> Instructions to follow
Find the lines holding the string "Banners" in the data, then copy all of them.
─── Data extracts ───
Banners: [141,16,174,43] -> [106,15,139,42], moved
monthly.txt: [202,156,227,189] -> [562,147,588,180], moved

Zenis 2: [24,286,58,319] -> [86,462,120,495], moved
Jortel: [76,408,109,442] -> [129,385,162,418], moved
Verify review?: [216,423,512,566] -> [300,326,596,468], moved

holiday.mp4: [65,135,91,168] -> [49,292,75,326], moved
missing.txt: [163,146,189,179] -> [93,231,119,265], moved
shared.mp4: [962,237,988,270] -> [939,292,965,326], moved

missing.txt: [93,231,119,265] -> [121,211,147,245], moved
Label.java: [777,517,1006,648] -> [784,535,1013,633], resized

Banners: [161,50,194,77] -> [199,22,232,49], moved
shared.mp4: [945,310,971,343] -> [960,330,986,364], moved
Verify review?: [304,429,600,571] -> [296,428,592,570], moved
───
> Written reply
Banners: [141,16,174,43] -> [106,15,139,42], moved
Banners: [161,50,194,77] -> [199,22,232,49], moved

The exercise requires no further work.